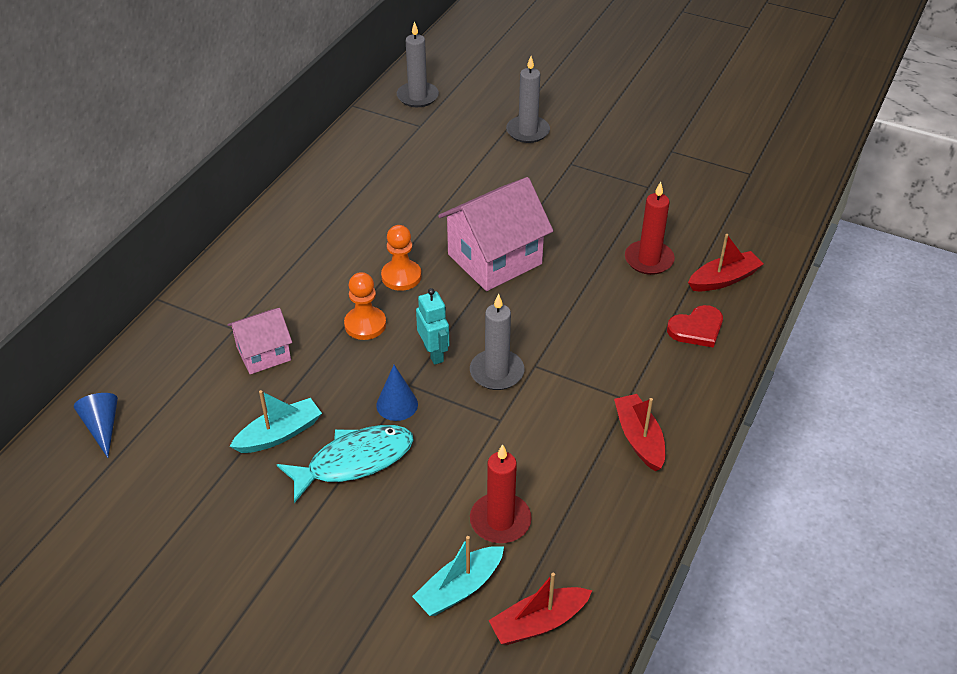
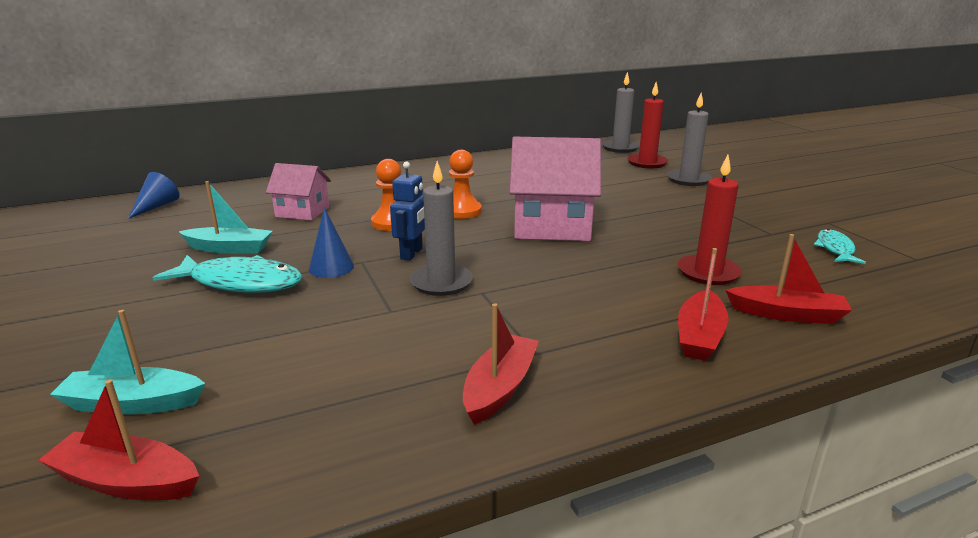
camera: 40 degrees right, 20 degrees down
(434, 353) = (412, 253): turquoise robot -> blue robot
(500, 520) = (260, 376): red candle -> red candle (647, 163)
(696, 329) = (699, 336): red heart -> red boat
(699, 186) = (835, 249): none -> turquoise fish

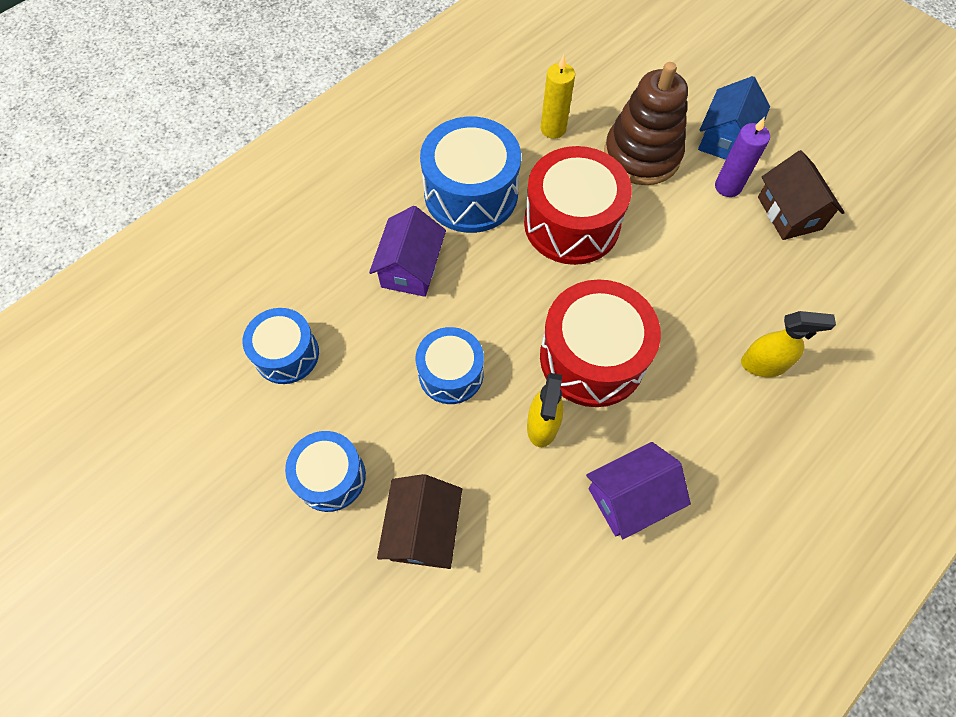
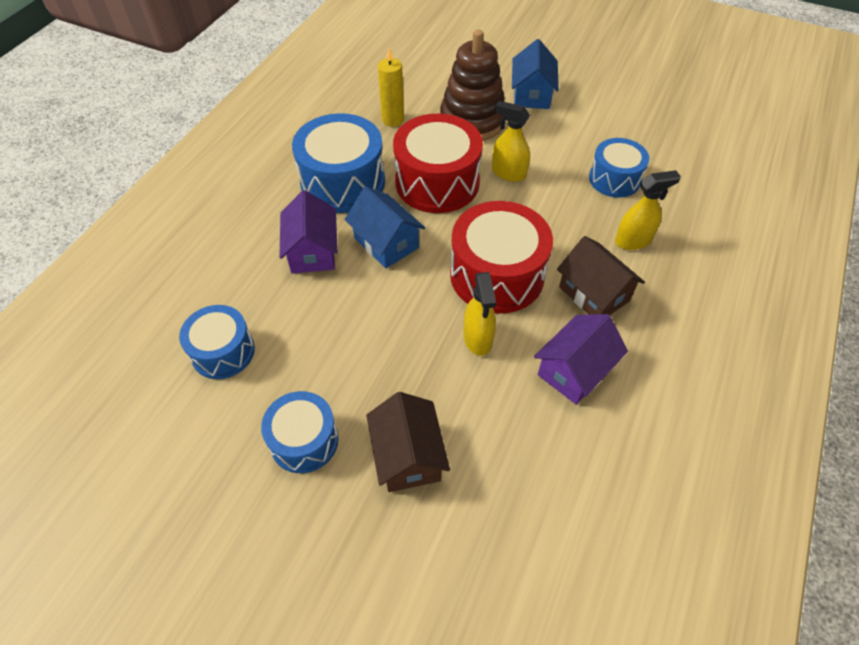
camera: 20 degrees left, 10 degrees down
(451, 373) = (381, 322): blue drum -> blue drum (614, 179)
(490, 281) = (386, 243): none -> blue house
(656, 235) = (508, 173): none -> yellow spray bottle
(728, 186) = (548, 126): purple candle -> none
(789, 213) = (603, 132): brown house -> brown house (594, 294)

-*-

- **How to complete this task**:
Output the records verbatim, every one of them, and keep the pictures out.

- **Response**:
camera: 40 degrees right, 20 degrees down
(434, 353) = (412, 253): turquoise robot -> blue robot
(500, 520) = (260, 376): red candle -> red candle (647, 163)
(696, 329) = (699, 336): red heart -> red boat
(699, 186) = (835, 249): none -> turquoise fish

camera: 20 degrees left, 10 degrees down
(451, 373) = (381, 322): blue drum -> blue drum (614, 179)
(490, 281) = (386, 243): none -> blue house
(656, 235) = (508, 173): none -> yellow spray bottle
(728, 186) = (548, 126): purple candle -> none
(789, 213) = (603, 132): brown house -> brown house (594, 294)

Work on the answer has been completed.